**** Data ****

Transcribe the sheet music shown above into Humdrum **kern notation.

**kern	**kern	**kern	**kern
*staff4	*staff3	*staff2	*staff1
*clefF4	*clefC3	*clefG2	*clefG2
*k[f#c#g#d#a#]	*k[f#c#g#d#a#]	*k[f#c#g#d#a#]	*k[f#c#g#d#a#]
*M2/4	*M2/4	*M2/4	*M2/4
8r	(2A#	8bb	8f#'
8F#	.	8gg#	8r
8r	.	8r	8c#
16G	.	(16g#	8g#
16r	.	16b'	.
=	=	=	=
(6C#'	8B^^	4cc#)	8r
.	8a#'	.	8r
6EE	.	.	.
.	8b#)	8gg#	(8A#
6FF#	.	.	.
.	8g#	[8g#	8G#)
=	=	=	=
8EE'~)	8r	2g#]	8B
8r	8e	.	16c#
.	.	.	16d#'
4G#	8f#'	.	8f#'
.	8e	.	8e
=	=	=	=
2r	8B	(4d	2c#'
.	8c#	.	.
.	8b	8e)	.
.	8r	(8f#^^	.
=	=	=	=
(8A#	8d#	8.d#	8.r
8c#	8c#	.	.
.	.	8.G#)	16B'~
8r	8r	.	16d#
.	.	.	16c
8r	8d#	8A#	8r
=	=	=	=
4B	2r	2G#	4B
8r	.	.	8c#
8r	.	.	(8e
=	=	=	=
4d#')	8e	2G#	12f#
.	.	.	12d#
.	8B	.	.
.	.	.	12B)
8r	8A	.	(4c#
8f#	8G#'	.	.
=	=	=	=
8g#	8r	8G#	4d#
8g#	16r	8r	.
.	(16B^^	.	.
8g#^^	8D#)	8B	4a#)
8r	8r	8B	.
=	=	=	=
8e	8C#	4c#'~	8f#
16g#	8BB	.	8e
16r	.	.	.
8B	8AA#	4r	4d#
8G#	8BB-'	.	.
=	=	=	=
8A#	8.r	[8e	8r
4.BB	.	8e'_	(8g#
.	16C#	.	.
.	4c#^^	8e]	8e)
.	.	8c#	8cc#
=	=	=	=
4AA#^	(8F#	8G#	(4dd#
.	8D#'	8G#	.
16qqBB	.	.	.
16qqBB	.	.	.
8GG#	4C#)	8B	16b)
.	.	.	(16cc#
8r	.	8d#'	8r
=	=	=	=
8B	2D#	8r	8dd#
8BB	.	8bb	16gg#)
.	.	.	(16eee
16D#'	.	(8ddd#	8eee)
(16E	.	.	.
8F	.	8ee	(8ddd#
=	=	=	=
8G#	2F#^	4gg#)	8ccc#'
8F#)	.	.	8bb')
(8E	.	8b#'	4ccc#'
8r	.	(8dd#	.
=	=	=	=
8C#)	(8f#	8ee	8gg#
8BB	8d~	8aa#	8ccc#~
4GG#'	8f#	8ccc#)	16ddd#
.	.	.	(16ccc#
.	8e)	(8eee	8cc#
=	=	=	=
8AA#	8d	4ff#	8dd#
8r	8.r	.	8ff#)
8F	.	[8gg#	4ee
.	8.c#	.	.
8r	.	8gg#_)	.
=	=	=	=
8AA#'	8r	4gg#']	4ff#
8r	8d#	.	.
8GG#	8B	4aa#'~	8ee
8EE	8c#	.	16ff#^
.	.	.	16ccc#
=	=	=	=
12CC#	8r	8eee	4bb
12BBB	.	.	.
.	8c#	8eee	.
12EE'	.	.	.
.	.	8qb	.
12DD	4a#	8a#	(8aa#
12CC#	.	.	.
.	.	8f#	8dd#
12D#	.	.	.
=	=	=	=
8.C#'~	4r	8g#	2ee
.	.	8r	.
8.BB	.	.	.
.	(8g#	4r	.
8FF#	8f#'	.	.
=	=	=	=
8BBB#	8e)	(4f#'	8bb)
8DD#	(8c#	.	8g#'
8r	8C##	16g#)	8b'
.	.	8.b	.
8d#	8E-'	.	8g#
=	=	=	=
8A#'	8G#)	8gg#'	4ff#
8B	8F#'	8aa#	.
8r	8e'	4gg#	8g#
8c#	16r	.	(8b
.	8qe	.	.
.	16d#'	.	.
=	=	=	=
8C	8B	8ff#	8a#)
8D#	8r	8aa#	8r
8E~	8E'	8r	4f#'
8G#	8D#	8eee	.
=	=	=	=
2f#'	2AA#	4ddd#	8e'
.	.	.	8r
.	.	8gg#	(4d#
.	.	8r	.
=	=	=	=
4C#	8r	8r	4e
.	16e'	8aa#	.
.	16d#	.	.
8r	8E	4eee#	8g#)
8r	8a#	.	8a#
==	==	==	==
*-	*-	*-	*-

****

Pick out every line in the rows above that contains the string "kern", and copy each one.

Transcribe the sheet music shown above into Humdrum **kern notation.
**kern	**kern	**kern	**kern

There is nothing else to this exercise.